>> Begin DATA LISTING

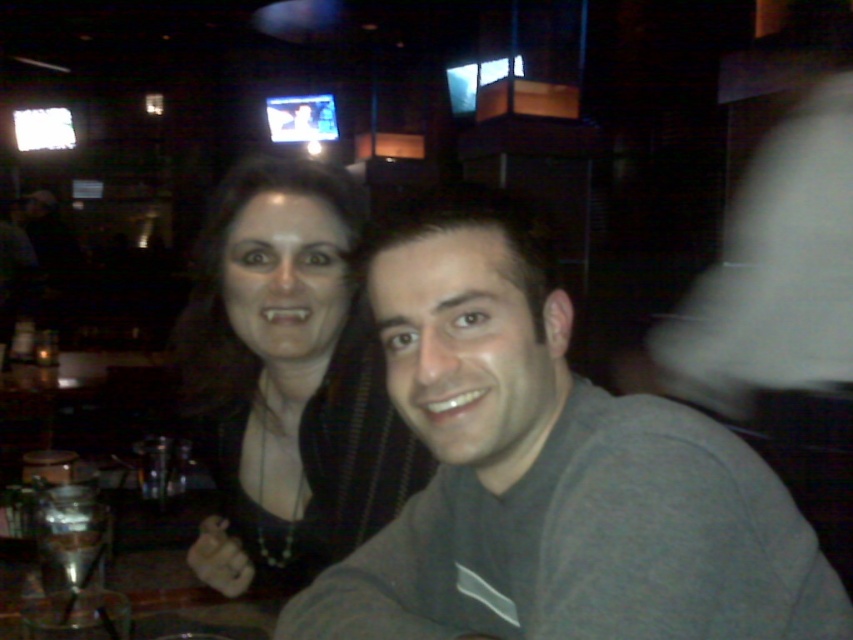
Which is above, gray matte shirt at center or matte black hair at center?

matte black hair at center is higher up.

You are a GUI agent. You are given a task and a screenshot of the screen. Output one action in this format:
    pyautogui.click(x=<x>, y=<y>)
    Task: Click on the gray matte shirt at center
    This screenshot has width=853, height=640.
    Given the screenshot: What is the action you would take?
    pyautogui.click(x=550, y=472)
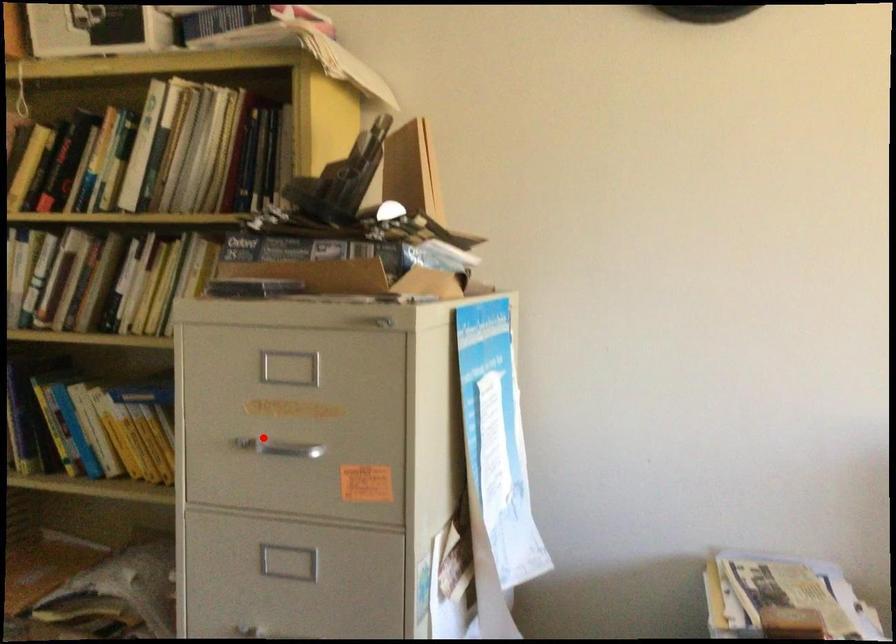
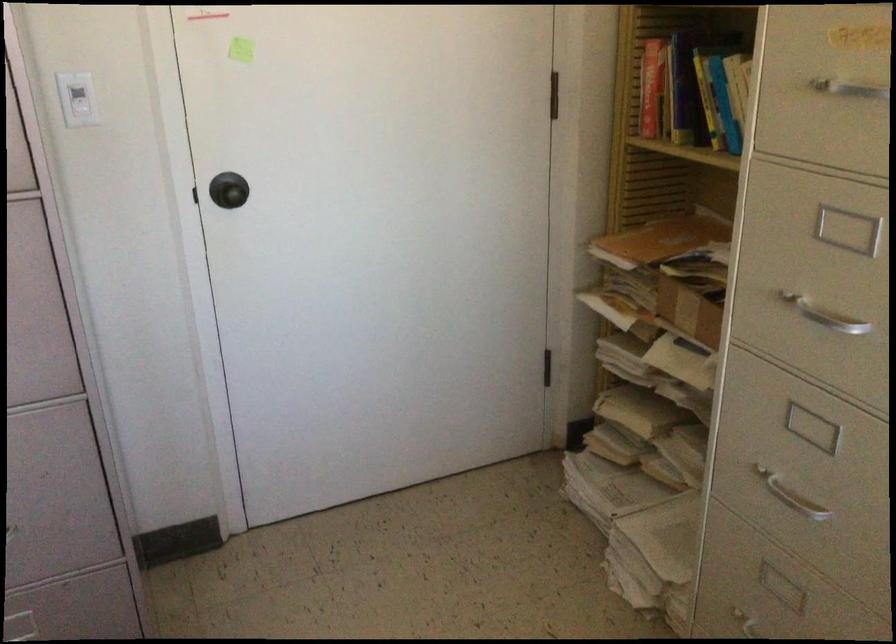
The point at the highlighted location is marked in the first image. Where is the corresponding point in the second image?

>> End DATA LISTING

| DIRECTIONS FOR THIS TASK |
Copy every one of the records above word for word, leaving out the pictures.

| FINISHED TASK |
Which is above, gray matte shirt at center or matte black hair at center?

matte black hair at center is higher up.

You are a GUI agent. You are given a task and a screenshot of the screen. Output one action in this format:
    pyautogui.click(x=<x>, y=<y>)
    Task: Click on the gray matte shirt at center
    This screenshot has width=853, height=640.
    Given the screenshot: What is the action you would take?
    pyautogui.click(x=550, y=472)
The point at the highlighted location is marked in the first image. Where is the corresponding point in the second image?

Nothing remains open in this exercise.